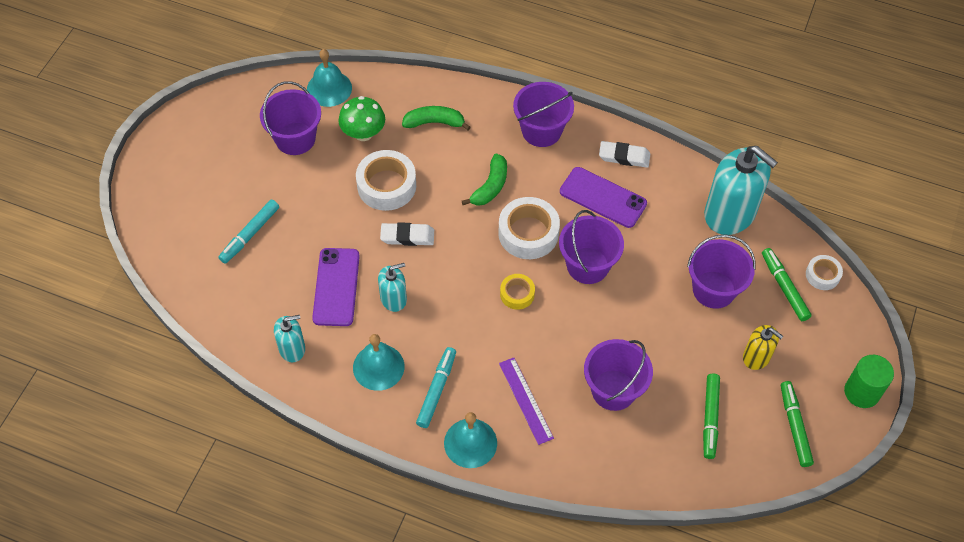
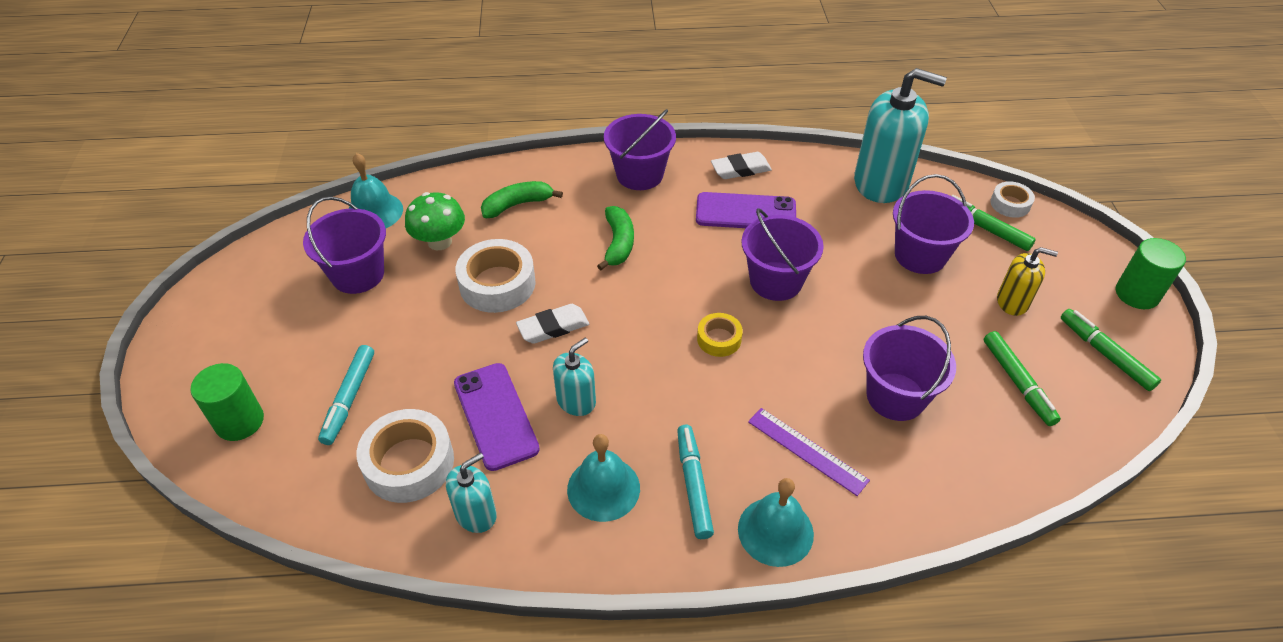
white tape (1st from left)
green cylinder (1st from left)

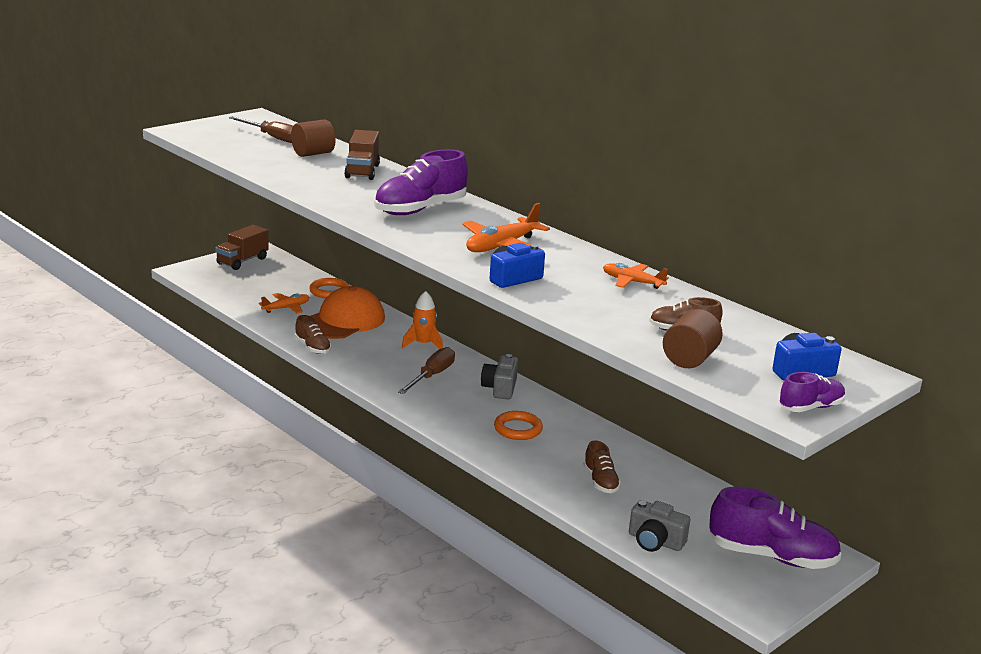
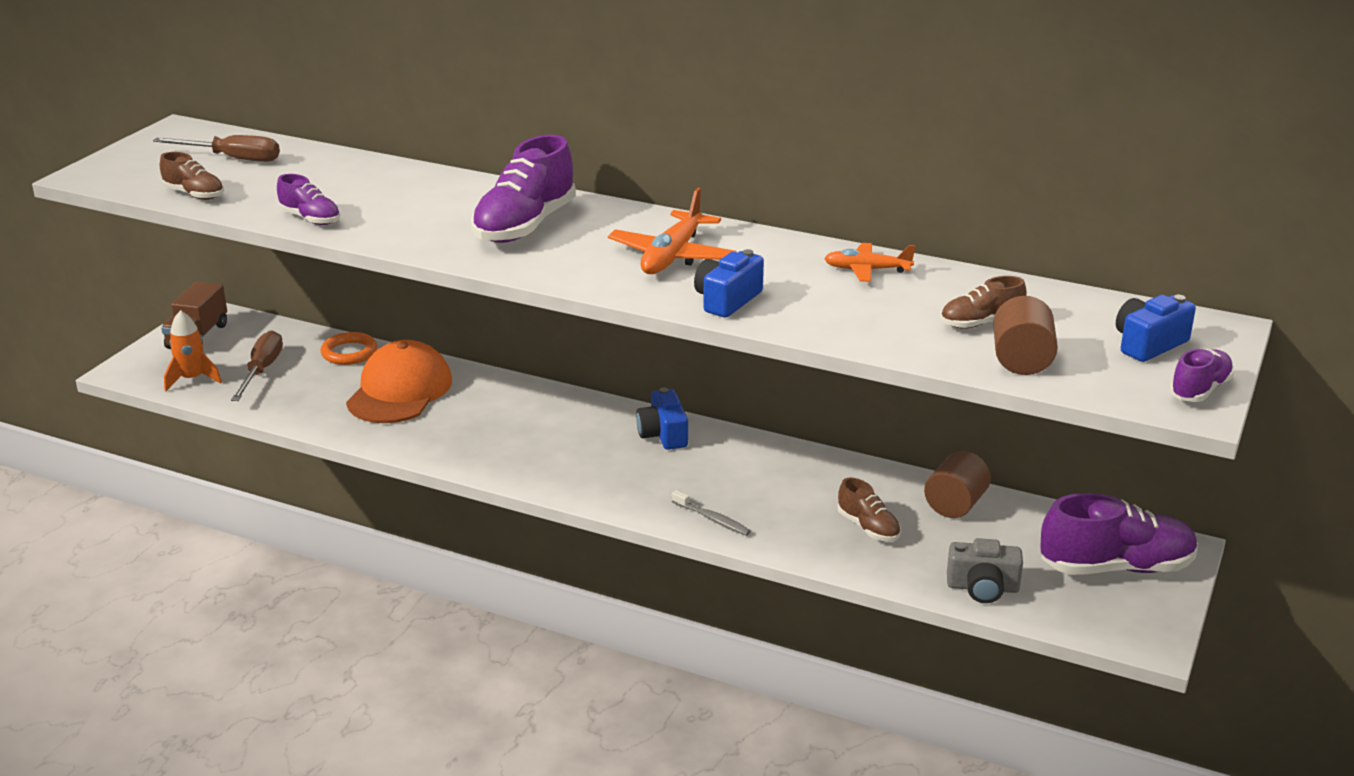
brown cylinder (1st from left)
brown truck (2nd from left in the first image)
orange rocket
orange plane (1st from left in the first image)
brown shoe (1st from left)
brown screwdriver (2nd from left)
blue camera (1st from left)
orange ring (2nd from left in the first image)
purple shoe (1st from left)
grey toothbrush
════════════════════
Required work:
Before copying the data, remove the pictures. Then repeat the rest exactly.

Written response:
white tape (1st from left)
green cylinder (1st from left)

brown cylinder (1st from left)
brown truck (2nd from left in the first image)
orange rocket
orange plane (1st from left in the first image)
brown shoe (1st from left)
brown screwdriver (2nd from left)
blue camera (1st from left)
orange ring (2nd from left in the first image)
purple shoe (1st from left)
grey toothbrush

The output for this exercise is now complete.